## [Exercise goal]
Among the entries below, one stretch runs from the line that contains "removed: cube [rouge] (67,350,140,419)" through the line that contains "resized: cylindre [gris]". Repeat that stretch exactly, ends included, and only that.

## [Data shown]
------------------------------------
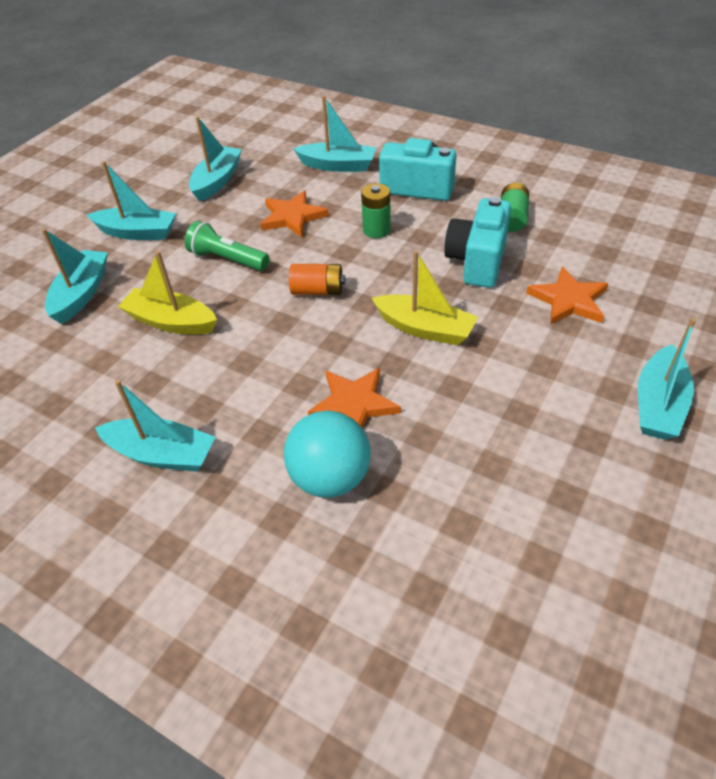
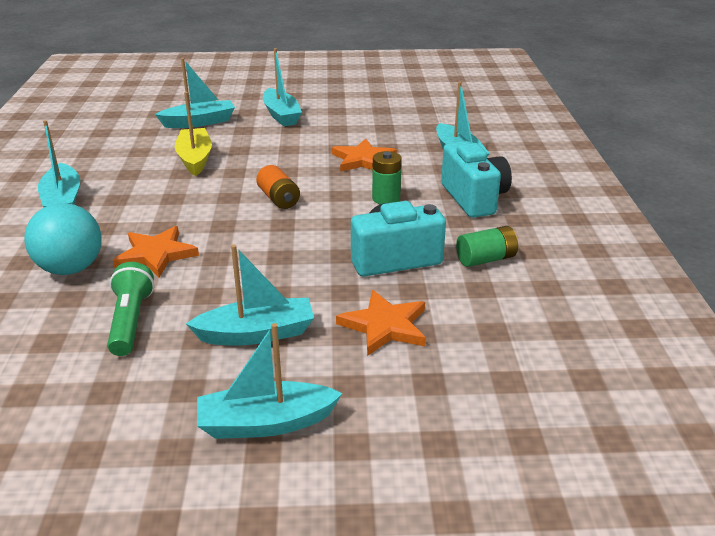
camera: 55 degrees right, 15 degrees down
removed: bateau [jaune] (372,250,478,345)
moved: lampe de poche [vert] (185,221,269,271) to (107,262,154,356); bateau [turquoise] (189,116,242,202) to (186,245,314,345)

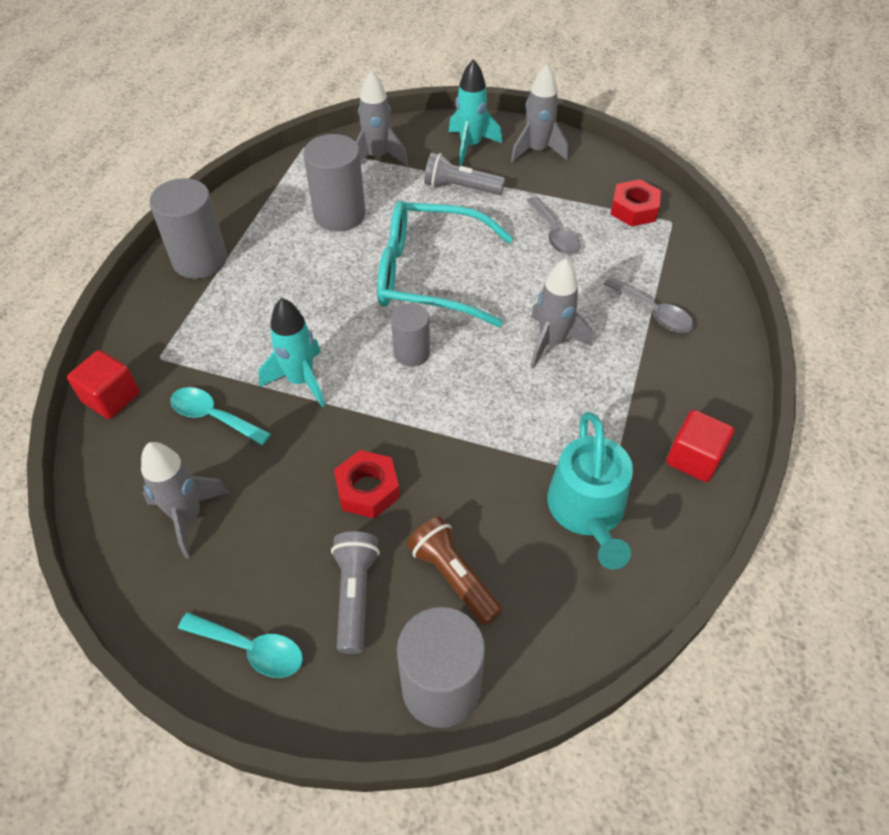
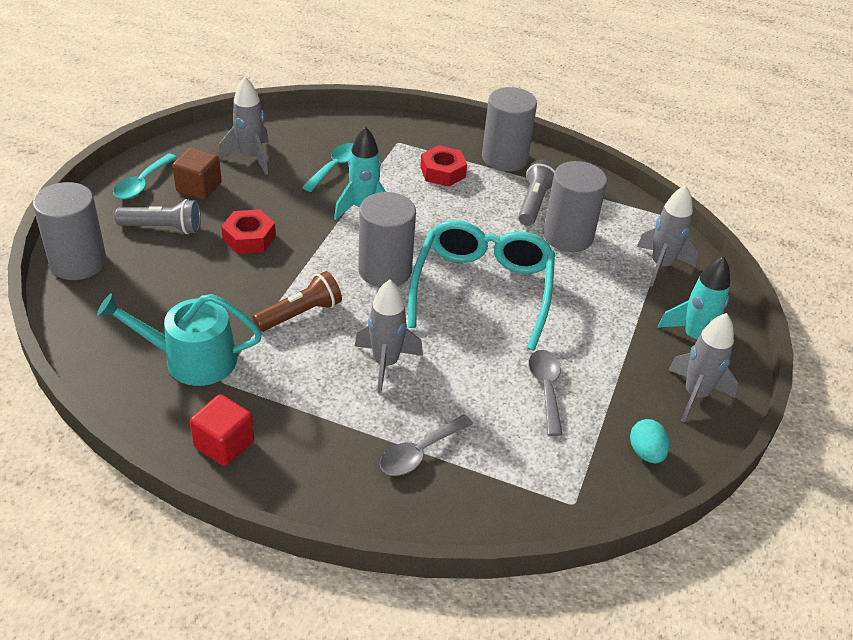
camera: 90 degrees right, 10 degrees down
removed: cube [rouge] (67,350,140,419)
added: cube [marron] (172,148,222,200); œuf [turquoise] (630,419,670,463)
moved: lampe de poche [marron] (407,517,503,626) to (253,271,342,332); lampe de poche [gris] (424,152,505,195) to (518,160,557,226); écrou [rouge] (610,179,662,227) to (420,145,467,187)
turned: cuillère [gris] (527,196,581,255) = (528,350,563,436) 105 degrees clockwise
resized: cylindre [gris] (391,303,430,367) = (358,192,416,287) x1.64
------------------------------------
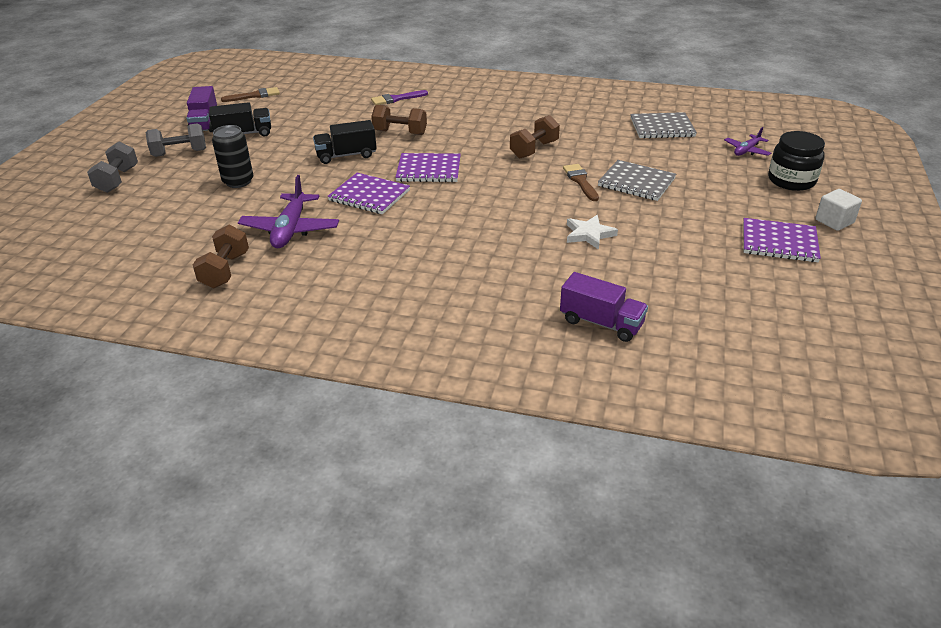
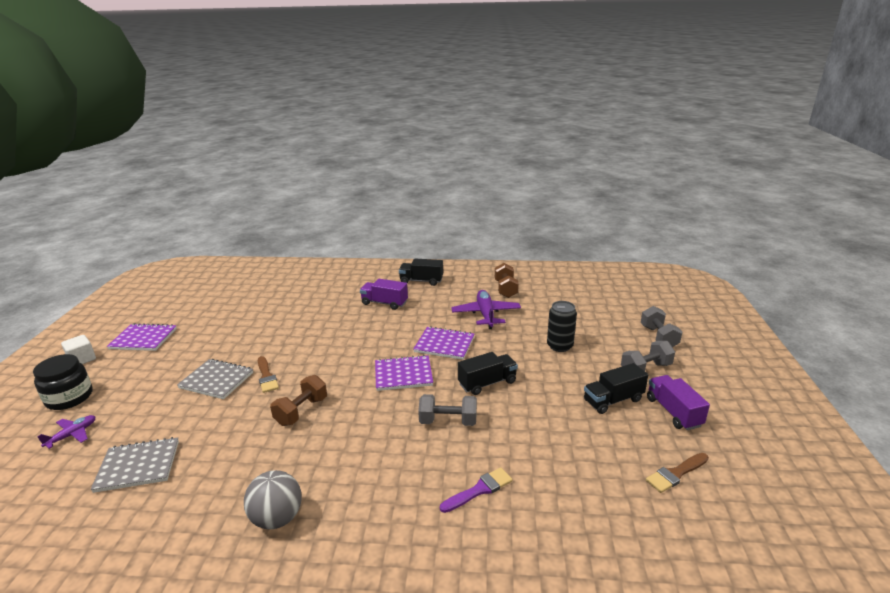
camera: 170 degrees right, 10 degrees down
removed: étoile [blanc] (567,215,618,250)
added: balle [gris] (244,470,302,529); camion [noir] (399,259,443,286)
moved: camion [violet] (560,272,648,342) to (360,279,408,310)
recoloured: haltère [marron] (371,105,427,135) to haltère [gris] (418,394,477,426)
------------------------------------
## [Task result]
removed: cube [rouge] (67,350,140,419)
added: cube [marron] (172,148,222,200); œuf [turquoise] (630,419,670,463)
moved: lampe de poche [marron] (407,517,503,626) to (253,271,342,332); lampe de poche [gris] (424,152,505,195) to (518,160,557,226); écrou [rouge] (610,179,662,227) to (420,145,467,187)
turned: cuillère [gris] (527,196,581,255) = (528,350,563,436) 105 degrees clockwise
resized: cylindre [gris] (391,303,430,367) = (358,192,416,287) x1.64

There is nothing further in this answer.